Try it: Produce a character-for-character copy of the data below.

(Dataset excerpts)
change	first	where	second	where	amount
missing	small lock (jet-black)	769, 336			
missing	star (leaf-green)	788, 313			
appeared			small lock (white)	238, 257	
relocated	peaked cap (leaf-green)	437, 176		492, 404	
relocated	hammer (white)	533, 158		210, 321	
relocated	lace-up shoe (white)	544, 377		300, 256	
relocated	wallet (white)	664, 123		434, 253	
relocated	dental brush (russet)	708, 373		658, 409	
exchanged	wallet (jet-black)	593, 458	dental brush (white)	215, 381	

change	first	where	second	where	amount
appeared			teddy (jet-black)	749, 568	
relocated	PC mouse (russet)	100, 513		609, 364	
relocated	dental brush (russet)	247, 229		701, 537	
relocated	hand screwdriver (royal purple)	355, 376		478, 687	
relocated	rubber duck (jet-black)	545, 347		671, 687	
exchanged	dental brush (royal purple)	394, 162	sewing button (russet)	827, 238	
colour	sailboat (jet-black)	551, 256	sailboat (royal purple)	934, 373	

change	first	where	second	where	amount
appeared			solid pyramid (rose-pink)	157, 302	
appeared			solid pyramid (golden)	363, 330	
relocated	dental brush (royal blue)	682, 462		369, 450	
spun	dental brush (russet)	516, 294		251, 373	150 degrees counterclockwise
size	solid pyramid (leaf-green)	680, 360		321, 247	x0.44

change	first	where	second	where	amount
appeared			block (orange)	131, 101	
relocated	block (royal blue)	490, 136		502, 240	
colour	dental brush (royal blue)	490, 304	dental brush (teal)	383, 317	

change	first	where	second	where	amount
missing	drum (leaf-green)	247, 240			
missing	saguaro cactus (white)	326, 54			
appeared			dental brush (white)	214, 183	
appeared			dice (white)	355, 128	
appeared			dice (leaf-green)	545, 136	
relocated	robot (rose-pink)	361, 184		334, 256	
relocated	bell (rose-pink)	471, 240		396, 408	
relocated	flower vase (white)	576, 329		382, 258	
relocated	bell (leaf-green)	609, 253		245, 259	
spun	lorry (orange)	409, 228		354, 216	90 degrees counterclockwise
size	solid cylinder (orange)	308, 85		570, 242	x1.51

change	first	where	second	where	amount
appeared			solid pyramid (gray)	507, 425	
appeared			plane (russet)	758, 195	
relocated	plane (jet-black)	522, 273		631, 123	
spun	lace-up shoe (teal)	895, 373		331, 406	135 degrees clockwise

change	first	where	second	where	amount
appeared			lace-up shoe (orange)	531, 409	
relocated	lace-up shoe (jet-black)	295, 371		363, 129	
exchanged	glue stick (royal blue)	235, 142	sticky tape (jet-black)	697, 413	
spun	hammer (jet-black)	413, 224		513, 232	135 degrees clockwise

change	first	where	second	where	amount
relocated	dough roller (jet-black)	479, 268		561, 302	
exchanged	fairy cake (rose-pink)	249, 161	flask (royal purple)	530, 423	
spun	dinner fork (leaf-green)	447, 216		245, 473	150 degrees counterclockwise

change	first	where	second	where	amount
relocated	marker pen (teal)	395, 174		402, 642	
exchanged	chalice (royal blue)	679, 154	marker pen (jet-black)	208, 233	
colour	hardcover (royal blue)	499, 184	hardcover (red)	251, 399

Worked solution:
change	first	where	second	where	amount
missing	small lock (jet-black)	769, 336			
missing	star (leaf-green)	788, 313			
appeared			small lock (white)	238, 257	
relocated	peaked cap (leaf-green)	437, 176		492, 404	
relocated	hammer (white)	533, 158		210, 321	
relocated	lace-up shoe (white)	544, 377		300, 256	
relocated	wallet (white)	664, 123		434, 253	
relocated	dental brush (russet)	708, 373		658, 409	
exchanged	wallet (jet-black)	593, 458	dental brush (white)	215, 381	

change	first	where	second	where	amount
appeared			teddy (jet-black)	749, 568	
relocated	PC mouse (russet)	100, 513		609, 364	
relocated	dental brush (russet)	247, 229		701, 537	
relocated	hand screwdriver (royal purple)	355, 376		478, 687	
relocated	rubber duck (jet-black)	545, 347		671, 687	
exchanged	dental brush (royal purple)	394, 162	sewing button (russet)	827, 238	
colour	sailboat (jet-black)	551, 256	sailboat (royal purple)	934, 373	

change	first	where	second	where	amount
appeared			solid pyramid (rose-pink)	157, 302	
appeared			solid pyramid (golden)	363, 330	
relocated	dental brush (royal blue)	682, 462		369, 450	
spun	dental brush (russet)	516, 294		251, 373	150 degrees counterclockwise
size	solid pyramid (leaf-green)	680, 360		321, 247	x0.44

change	first	where	second	where	amount
appeared			block (orange)	131, 101	
relocated	block (royal blue)	490, 136		502, 240	
colour	dental brush (royal blue)	490, 304	dental brush (teal)	383, 317	

change	first	where	second	where	amount
missing	drum (leaf-green)	247, 240			
missing	saguaro cactus (white)	326, 54			
appeared			dental brush (white)	214, 183	
appeared			dice (white)	355, 128	
appeared			dice (leaf-green)	545, 136	
relocated	robot (rose-pink)	361, 184		334, 256	
relocated	bell (rose-pink)	471, 240		396, 408	
relocated	flower vase (white)	576, 329		382, 258	
relocated	bell (leaf-green)	609, 253		245, 259	
spun	lorry (orange)	409, 228		354, 216	90 degrees counterclockwise
size	solid cylinder (orange)	308, 85		570, 242	x1.51

change	first	where	second	where	amount
appeared			solid pyramid (gray)	507, 425	
appeared			plane (russet)	758, 195	
relocated	plane (jet-black)	522, 273		631, 123	
spun	lace-up shoe (teal)	895, 373		331, 406	135 degrees clockwise

change	first	where	second	where	amount
appeared			lace-up shoe (orange)	531, 409	
relocated	lace-up shoe (jet-black)	295, 371		363, 129	
exchanged	glue stick (royal blue)	235, 142	sticky tape (jet-black)	697, 413	
spun	hammer (jet-black)	413, 224		513, 232	135 degrees clockwise

change	first	where	second	where	amount
relocated	dough roller (jet-black)	479, 268		561, 302	
exchanged	fairy cake (rose-pink)	249, 161	flask (royal purple)	530, 423	
spun	dinner fork (leaf-green)	447, 216		245, 473	150 degrees counterclockwise

change	first	where	second	where	amount
relocated	marker pen (teal)	395, 174		402, 642	
exchanged	chalice (royal blue)	679, 154	marker pen (jet-black)	208, 233	
colour	hardcover (royal blue)	499, 184	hardcover (red)	251, 399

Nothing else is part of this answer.